Aim of the task:
Gather every line of the material below that contains the string "italic", and copy each one in full.

[Stored entries]
^^^^

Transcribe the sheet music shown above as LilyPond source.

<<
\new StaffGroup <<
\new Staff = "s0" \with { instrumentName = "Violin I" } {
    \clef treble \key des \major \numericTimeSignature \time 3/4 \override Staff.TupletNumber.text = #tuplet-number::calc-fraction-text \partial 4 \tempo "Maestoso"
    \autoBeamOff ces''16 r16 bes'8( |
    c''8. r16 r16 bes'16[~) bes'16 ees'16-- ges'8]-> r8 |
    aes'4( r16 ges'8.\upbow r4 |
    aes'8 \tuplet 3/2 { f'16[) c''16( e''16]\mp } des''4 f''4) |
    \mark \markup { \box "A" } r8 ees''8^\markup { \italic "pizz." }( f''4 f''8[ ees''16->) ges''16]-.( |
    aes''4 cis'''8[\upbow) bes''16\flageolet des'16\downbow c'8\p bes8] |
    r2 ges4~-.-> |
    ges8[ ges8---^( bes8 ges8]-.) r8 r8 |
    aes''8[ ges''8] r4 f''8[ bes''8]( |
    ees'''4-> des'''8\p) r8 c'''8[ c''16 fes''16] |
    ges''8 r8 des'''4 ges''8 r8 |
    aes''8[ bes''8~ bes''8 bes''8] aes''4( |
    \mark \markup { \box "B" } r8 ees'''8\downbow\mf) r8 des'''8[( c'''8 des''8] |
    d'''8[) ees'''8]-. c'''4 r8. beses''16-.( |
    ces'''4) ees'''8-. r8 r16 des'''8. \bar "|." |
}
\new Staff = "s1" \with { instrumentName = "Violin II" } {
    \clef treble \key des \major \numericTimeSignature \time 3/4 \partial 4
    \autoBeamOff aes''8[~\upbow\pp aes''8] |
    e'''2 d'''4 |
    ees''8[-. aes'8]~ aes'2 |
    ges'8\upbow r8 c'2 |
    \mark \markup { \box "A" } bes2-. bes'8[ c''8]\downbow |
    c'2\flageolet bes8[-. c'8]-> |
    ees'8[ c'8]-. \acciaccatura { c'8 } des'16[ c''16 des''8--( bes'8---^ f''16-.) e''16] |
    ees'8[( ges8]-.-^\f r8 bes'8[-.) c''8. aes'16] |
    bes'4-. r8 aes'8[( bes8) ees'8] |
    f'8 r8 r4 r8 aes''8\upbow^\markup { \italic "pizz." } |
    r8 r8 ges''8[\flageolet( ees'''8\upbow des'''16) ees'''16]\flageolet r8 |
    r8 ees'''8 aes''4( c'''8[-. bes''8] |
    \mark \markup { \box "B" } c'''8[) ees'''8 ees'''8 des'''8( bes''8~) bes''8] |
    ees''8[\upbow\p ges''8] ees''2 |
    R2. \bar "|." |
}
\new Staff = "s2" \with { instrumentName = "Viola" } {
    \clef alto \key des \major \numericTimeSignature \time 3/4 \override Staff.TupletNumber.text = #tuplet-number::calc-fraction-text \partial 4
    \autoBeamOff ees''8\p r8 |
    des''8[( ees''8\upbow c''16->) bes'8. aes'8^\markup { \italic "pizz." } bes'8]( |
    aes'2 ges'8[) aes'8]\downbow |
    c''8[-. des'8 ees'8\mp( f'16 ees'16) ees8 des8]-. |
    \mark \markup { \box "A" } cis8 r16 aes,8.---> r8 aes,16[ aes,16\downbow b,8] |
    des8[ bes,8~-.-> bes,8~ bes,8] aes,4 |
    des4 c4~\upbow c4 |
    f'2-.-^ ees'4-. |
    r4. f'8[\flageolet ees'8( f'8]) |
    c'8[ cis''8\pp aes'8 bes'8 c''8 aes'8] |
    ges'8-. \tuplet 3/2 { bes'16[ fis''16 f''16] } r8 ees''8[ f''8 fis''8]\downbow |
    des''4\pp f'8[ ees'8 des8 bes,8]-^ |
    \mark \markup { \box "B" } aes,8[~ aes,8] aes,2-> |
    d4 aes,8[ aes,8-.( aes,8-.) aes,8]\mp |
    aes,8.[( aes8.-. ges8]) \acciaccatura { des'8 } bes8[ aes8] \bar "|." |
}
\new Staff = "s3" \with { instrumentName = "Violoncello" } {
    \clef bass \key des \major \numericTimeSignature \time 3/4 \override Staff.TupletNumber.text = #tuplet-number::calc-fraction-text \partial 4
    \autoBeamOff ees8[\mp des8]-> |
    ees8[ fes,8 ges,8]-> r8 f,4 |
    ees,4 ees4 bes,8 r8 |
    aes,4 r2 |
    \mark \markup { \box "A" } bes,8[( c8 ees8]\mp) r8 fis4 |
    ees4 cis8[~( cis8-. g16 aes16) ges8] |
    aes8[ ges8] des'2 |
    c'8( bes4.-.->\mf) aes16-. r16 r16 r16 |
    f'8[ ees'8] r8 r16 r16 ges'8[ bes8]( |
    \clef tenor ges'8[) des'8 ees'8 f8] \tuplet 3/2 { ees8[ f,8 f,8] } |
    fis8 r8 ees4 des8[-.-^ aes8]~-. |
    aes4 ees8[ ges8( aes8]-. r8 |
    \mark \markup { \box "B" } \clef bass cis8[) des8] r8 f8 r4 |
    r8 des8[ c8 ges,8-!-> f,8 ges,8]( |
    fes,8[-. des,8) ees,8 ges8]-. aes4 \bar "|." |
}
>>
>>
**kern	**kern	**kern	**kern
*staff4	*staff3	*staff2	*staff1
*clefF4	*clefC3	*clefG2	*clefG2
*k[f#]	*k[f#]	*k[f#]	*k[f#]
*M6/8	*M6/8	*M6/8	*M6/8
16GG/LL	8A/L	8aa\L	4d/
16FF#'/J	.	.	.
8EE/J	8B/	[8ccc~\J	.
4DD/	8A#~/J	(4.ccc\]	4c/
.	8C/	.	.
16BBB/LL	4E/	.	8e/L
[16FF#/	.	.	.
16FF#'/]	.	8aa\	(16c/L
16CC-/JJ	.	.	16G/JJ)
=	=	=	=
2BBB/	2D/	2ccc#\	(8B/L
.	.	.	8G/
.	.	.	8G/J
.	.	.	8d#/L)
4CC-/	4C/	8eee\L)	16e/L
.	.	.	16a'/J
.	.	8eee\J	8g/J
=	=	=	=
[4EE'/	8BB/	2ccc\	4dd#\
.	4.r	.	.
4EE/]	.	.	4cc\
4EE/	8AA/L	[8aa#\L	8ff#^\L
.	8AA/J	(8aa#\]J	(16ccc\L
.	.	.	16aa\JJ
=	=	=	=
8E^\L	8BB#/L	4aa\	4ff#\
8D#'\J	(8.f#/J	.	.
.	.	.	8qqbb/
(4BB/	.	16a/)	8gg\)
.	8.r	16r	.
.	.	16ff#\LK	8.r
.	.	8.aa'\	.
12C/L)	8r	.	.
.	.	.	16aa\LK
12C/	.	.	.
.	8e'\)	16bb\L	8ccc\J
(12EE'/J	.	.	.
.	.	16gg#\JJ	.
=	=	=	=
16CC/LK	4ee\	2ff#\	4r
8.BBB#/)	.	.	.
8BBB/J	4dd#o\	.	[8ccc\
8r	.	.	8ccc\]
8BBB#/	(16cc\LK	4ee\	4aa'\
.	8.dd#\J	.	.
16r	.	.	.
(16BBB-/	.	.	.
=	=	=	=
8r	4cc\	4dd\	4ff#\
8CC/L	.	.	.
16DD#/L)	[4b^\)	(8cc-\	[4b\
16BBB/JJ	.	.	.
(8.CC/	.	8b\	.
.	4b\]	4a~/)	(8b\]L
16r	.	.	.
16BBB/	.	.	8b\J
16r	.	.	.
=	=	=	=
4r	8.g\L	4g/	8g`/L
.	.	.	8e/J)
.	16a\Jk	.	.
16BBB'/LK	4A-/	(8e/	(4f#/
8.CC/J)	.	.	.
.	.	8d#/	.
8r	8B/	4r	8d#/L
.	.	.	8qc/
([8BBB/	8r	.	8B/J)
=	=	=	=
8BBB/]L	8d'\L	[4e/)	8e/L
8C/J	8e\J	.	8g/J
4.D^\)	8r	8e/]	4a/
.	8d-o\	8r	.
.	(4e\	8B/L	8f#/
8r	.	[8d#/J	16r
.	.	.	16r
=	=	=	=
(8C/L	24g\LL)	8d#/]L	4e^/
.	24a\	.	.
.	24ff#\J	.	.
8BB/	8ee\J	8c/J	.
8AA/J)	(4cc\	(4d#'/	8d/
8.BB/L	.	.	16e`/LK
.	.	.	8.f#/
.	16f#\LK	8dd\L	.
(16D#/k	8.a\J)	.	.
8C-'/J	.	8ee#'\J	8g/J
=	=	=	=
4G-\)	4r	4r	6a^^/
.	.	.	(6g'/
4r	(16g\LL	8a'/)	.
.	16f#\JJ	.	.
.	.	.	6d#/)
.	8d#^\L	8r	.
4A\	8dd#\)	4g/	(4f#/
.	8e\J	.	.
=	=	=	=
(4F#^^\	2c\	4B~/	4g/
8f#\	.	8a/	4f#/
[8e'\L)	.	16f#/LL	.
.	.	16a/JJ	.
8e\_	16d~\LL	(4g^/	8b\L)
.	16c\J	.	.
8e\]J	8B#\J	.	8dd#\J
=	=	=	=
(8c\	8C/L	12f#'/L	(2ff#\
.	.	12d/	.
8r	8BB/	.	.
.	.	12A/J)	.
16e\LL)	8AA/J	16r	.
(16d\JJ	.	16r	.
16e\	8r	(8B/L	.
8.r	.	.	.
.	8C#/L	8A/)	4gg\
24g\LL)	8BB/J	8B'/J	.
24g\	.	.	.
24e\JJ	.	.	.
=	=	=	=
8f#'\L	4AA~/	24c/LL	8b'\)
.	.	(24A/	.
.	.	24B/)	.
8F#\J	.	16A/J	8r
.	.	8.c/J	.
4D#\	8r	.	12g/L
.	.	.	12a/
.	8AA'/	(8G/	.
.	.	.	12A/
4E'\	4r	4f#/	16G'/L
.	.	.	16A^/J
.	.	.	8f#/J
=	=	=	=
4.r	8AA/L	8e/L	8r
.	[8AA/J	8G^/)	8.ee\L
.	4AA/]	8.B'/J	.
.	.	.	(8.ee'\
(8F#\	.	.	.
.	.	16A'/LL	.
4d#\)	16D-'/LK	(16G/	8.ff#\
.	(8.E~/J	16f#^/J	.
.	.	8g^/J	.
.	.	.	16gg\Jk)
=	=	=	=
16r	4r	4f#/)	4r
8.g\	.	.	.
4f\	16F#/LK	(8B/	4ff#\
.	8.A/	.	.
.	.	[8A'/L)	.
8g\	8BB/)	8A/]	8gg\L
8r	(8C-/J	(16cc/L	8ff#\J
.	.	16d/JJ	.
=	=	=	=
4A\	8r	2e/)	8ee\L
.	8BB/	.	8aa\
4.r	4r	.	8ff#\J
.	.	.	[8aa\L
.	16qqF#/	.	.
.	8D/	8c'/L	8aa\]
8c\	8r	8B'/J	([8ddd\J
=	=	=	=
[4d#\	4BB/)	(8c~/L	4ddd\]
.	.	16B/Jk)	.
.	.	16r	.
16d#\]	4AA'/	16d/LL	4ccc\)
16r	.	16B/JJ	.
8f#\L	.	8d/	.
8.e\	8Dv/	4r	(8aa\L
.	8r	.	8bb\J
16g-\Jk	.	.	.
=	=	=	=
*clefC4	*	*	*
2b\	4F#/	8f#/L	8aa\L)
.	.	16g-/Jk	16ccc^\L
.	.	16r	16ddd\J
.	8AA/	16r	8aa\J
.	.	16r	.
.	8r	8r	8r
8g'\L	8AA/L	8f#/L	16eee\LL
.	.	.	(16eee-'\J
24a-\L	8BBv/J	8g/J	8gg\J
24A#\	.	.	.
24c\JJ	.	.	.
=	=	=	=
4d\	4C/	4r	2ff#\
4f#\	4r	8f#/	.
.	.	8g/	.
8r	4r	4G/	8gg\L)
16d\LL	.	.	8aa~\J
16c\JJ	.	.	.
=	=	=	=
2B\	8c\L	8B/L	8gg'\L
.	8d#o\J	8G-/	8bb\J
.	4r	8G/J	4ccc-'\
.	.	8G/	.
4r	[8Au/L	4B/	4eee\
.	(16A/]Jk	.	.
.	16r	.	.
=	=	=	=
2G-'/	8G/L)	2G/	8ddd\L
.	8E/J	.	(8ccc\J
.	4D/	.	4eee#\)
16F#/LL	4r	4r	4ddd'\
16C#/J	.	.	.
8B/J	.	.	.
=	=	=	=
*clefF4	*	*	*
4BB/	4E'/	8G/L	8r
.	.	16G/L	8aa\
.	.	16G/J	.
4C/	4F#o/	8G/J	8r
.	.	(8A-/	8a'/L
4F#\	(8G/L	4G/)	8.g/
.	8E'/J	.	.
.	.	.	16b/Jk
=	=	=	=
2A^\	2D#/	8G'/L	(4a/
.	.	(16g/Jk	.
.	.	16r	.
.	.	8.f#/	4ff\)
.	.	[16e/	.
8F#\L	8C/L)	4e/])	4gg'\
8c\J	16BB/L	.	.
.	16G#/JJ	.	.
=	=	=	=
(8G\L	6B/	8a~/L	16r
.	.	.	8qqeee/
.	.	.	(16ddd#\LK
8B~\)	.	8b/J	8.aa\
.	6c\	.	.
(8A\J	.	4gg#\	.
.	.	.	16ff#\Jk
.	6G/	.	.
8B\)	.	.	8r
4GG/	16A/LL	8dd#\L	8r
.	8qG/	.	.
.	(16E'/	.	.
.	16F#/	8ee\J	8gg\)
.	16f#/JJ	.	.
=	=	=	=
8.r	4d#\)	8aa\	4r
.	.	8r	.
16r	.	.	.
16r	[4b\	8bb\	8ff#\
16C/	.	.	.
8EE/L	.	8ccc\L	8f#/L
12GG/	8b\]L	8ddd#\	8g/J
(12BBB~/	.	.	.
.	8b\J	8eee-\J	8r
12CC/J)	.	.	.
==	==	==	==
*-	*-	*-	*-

^^^^

Answer to the task:
    \mark \markup { \box "A" } r8 ees''8^\markup { \italic "pizz." }( f''4 f''8[ ees''16->) ges''16]-.( |
    f'8 r8 r4 r8 aes''8\upbow^\markup { \italic "pizz." } |
    des''8[( ees''8\upbow c''16->) bes'8. aes'8^\markup { \italic "pizz." } bes'8]( |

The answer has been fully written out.